Write the entries out exactly. Any images they hold stay out of the copy.

DATA TO EXAMINE ->
* * * * *
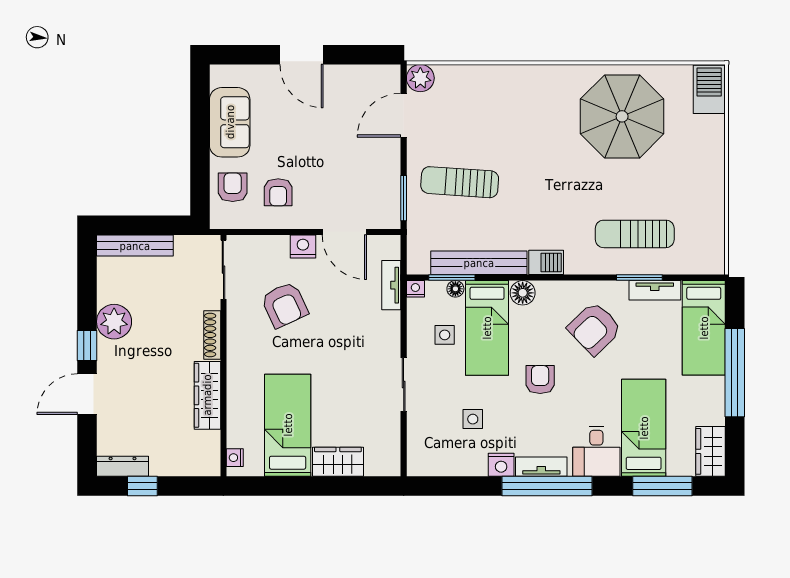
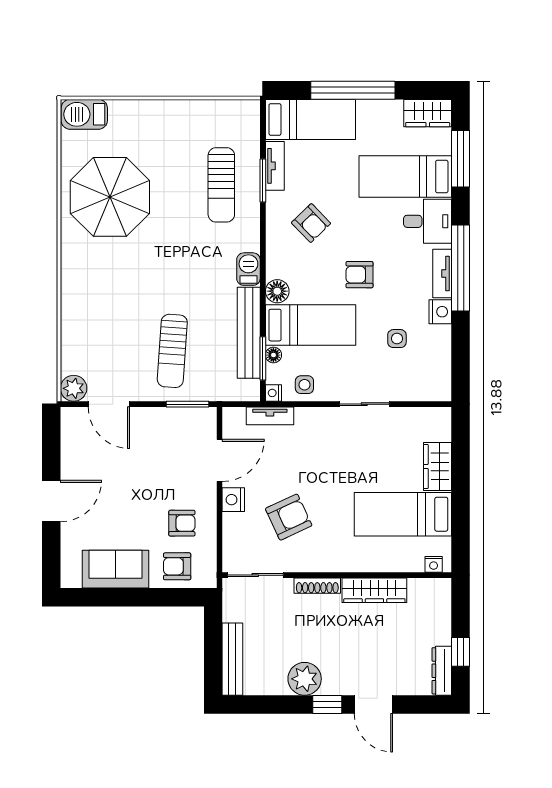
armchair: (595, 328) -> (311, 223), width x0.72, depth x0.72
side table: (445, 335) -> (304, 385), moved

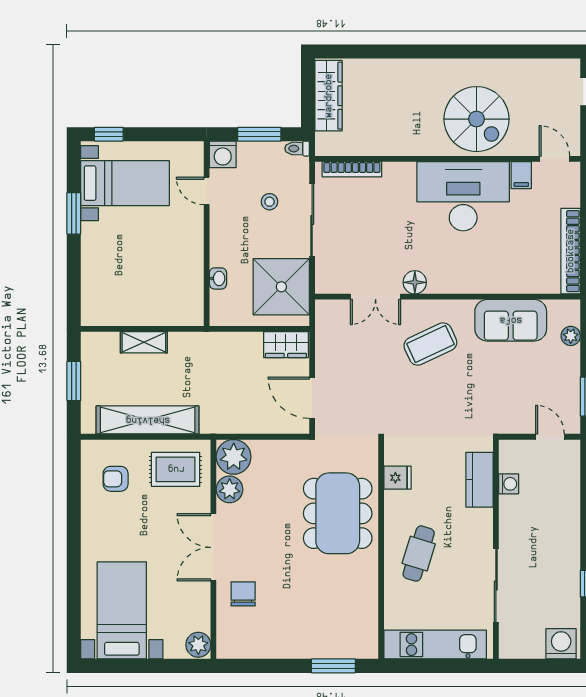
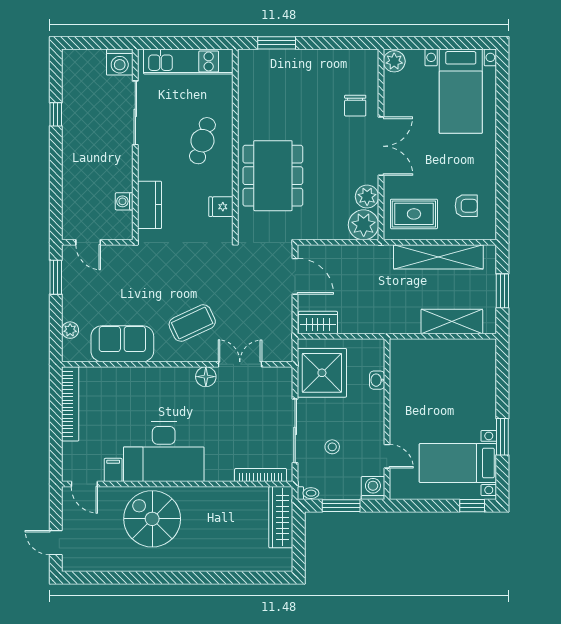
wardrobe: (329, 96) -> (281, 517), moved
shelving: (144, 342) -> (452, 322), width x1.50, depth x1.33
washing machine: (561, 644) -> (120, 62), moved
* * * * *
TASK SOLUTION ->
armchair: (595, 328) -> (311, 223), width x0.72, depth x0.72
side table: (445, 335) -> (304, 385), moved

wardrobe: (329, 96) -> (281, 517), moved
shelving: (144, 342) -> (452, 322), width x1.50, depth x1.33
washing machine: (561, 644) -> (120, 62), moved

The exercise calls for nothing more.